Scene edit records:
= Beginning of Section =

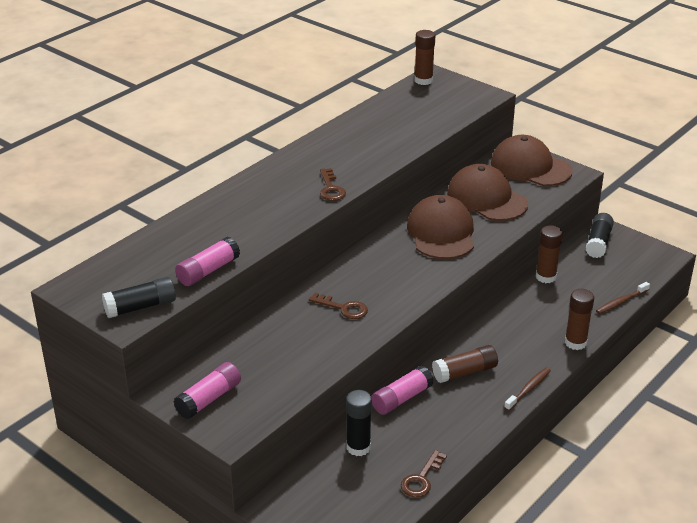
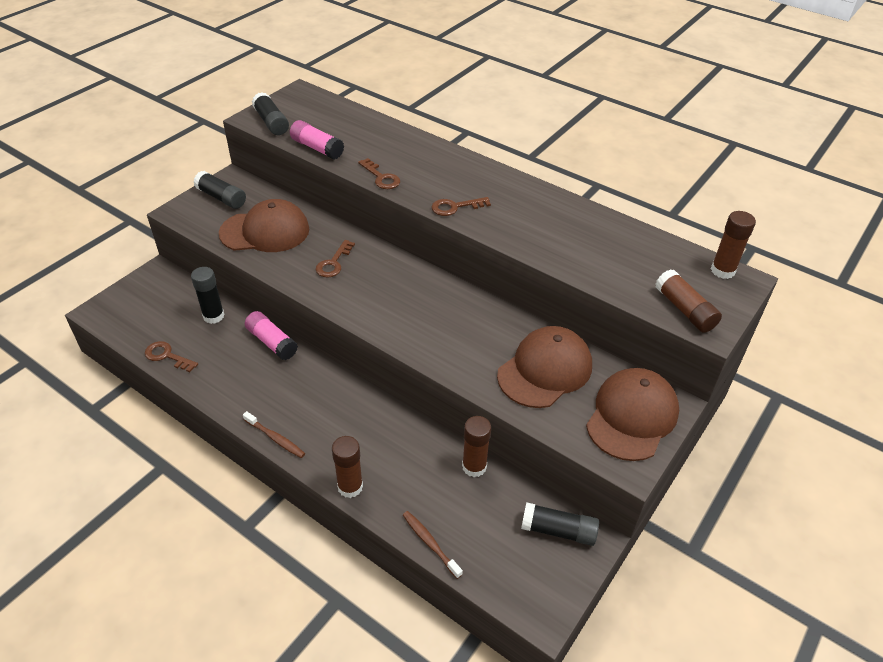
camera: 85 degrees right, 10 degrees up
(209, 399) = (221, 198): pink glue stick -> black glue stick
(274, 229) = (381, 177): none -> brown key
(441, 233) = (467, 330): brown cap -> brown cap (265, 231)
(464, 372) = (305, 388): brown glue stick -> brown glue stick (684, 310)

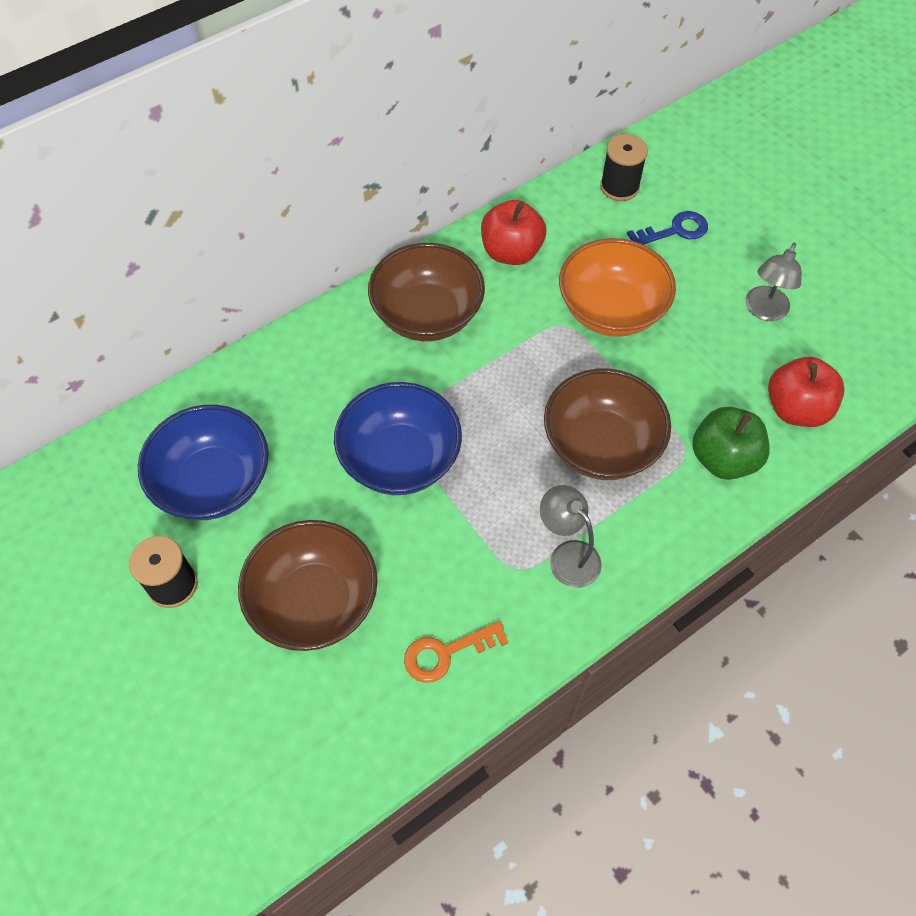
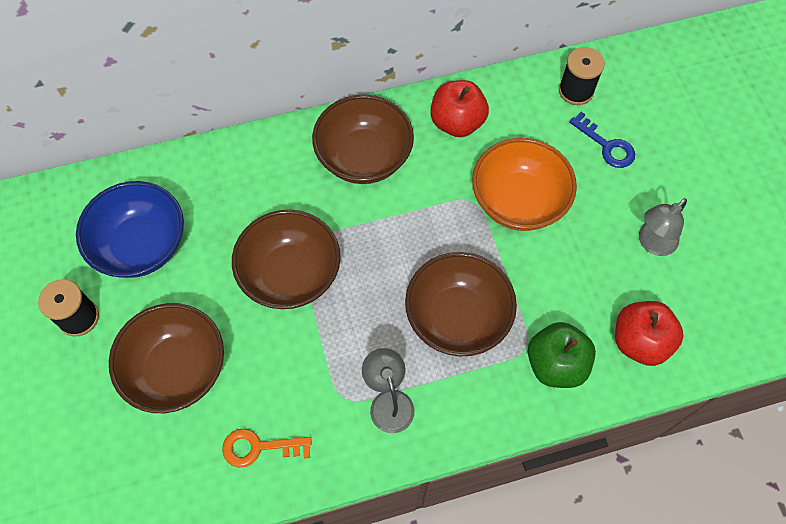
camera: 20 degrees right, 5 degrees up
(400, 459) = (290, 274): blue bowl -> brown bowl
(674, 230) = (606, 145): blue key -> blue key turned 45 degrees clockwise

= End of Section =

(DESCRIPTION OF THE TASK) Write out, exactly and with no pictures, the lines of the data from the first through the line containing "(400, 459) = (290, 274): blue".

(SOLUTION TO THE EXERCISE)
camera: 85 degrees right, 10 degrees up
(209, 399) = (221, 198): pink glue stick -> black glue stick
(274, 229) = (381, 177): none -> brown key
(441, 233) = (467, 330): brown cap -> brown cap (265, 231)
(464, 372) = (305, 388): brown glue stick -> brown glue stick (684, 310)

camera: 20 degrees right, 5 degrees up
(400, 459) = (290, 274): blue bowl -> brown bowl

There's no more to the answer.